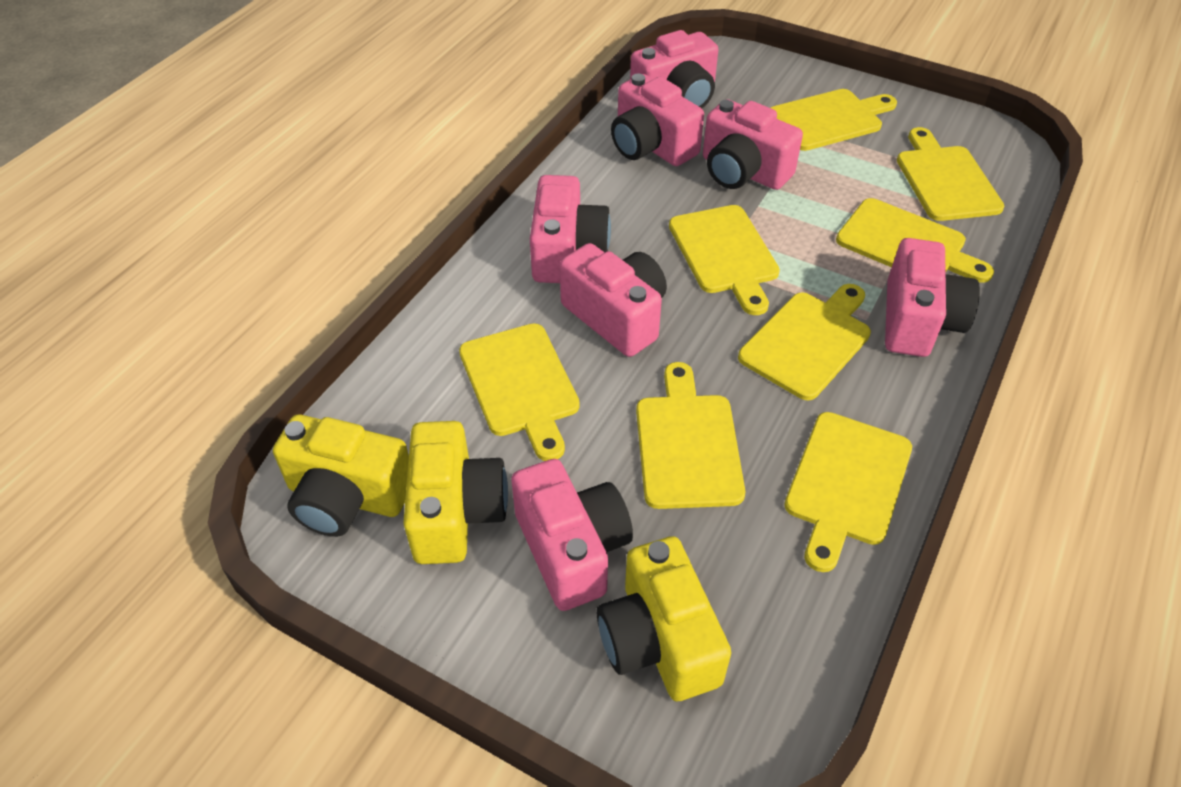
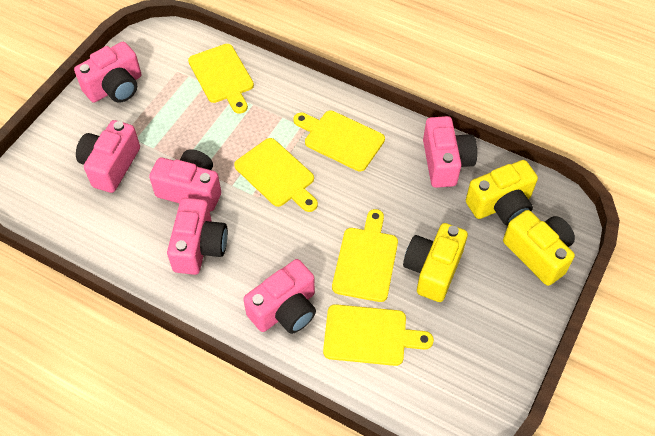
pink camera: 7 -> 6
yellow cutting board: 8 -> 5

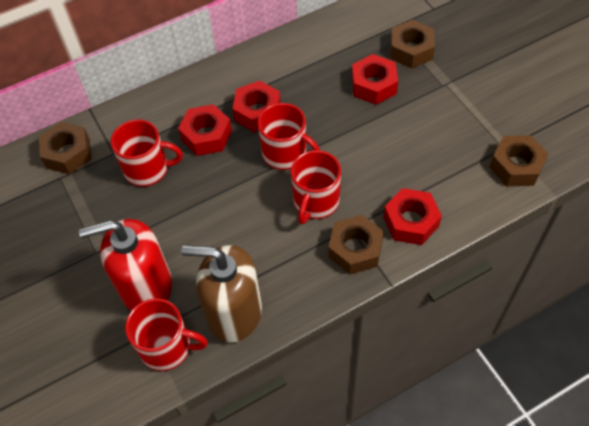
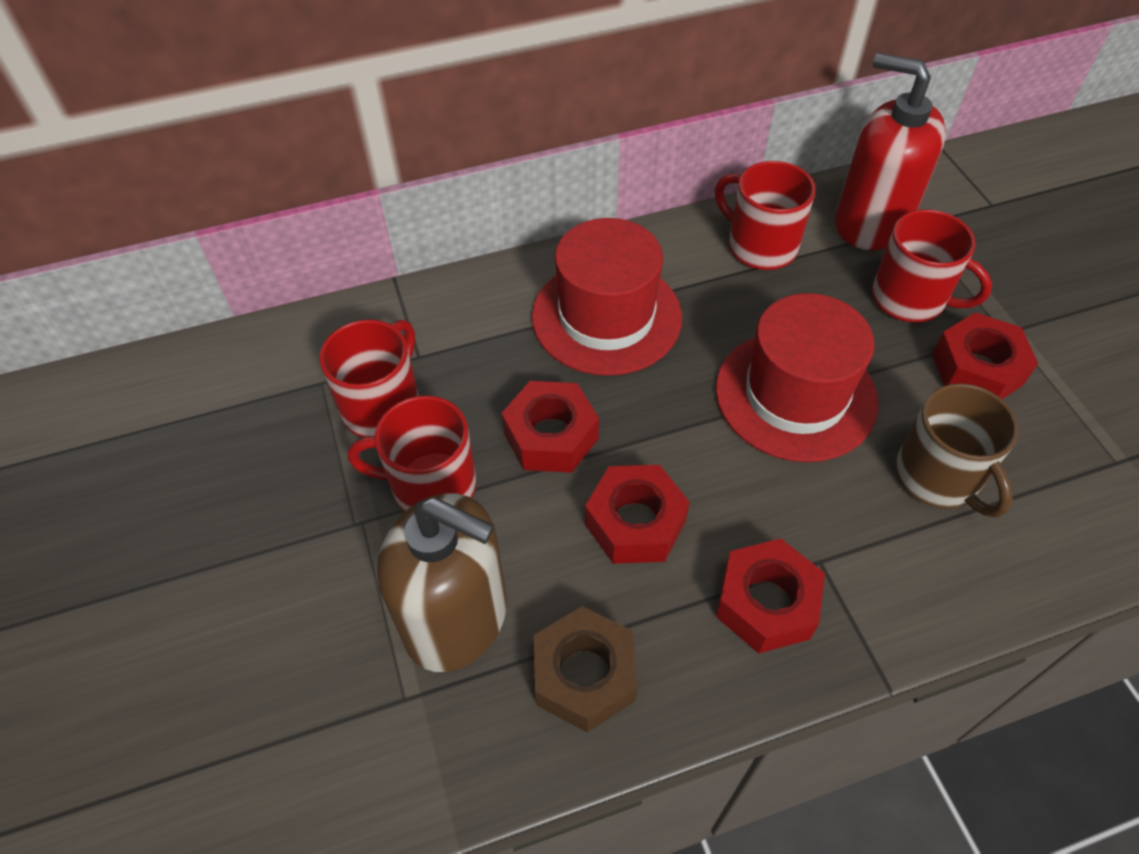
brown mug: 0 -> 1
brown nut: 4 -> 1
red hat: 0 -> 2

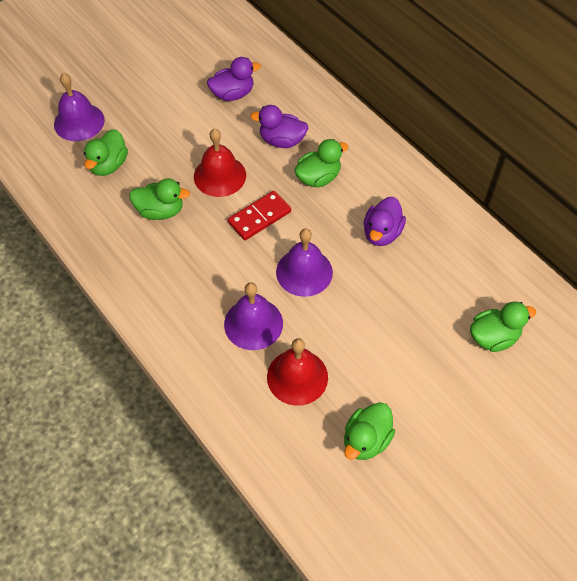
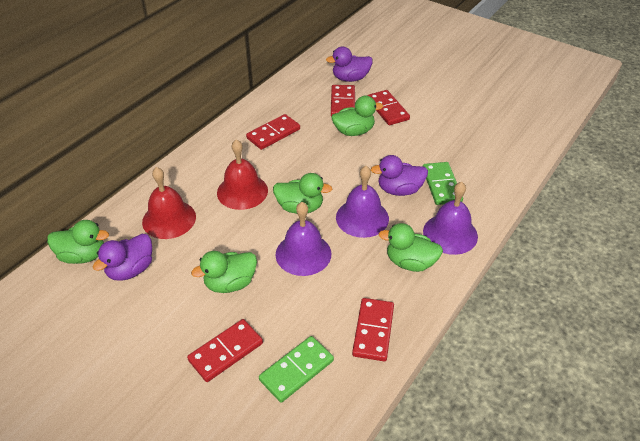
green domino: 0 -> 2
red domino: 1 -> 5

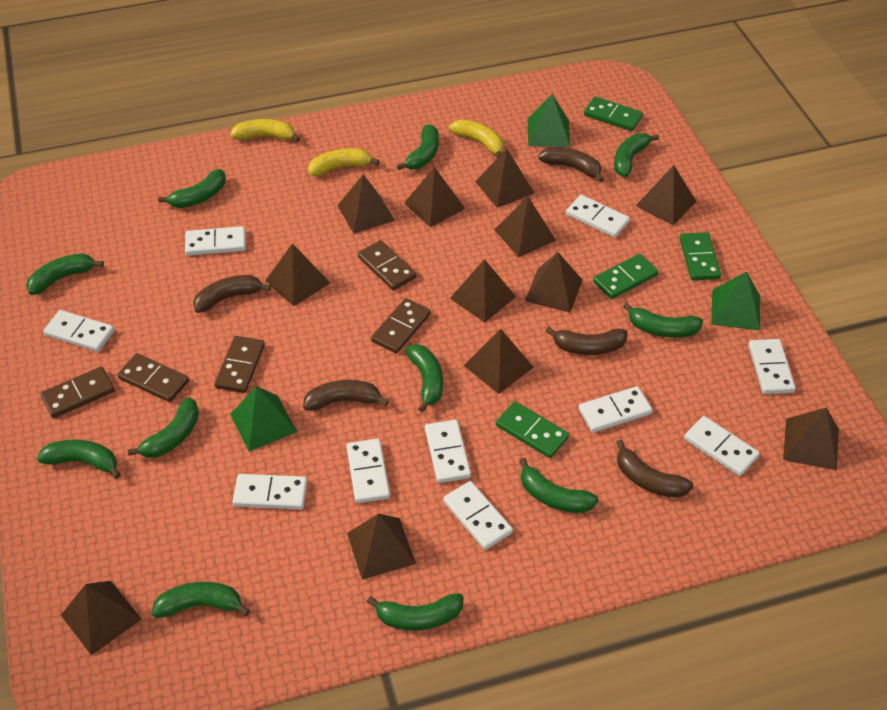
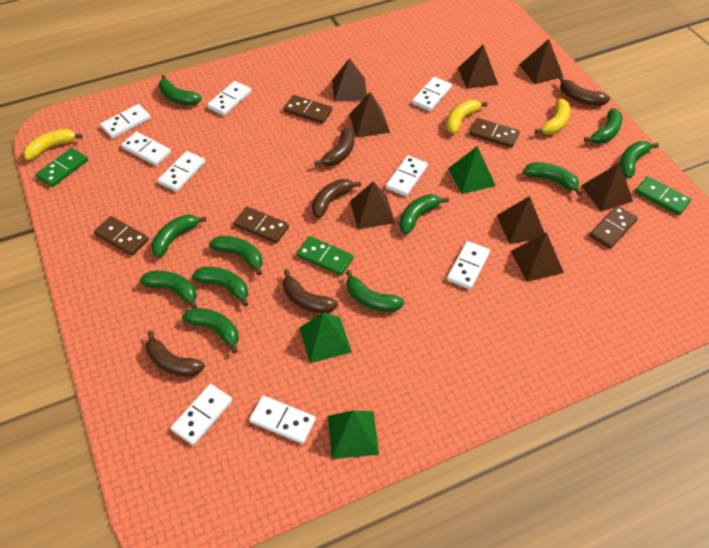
brown pyramid: 12 -> 8
green domino: 4 -> 3
white domino: 10 -> 9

▬▬▬▬▬▬

== Exercise description ==
Only the text of the records above is to be reproduced, exactly as given; the pictures are dropped.

== Answer for this exercise ==
pink camera: 7 -> 6
yellow cutting board: 8 -> 5

brown mug: 0 -> 1
brown nut: 4 -> 1
red hat: 0 -> 2

green domino: 0 -> 2
red domino: 1 -> 5

brown pyramid: 12 -> 8
green domino: 4 -> 3
white domino: 10 -> 9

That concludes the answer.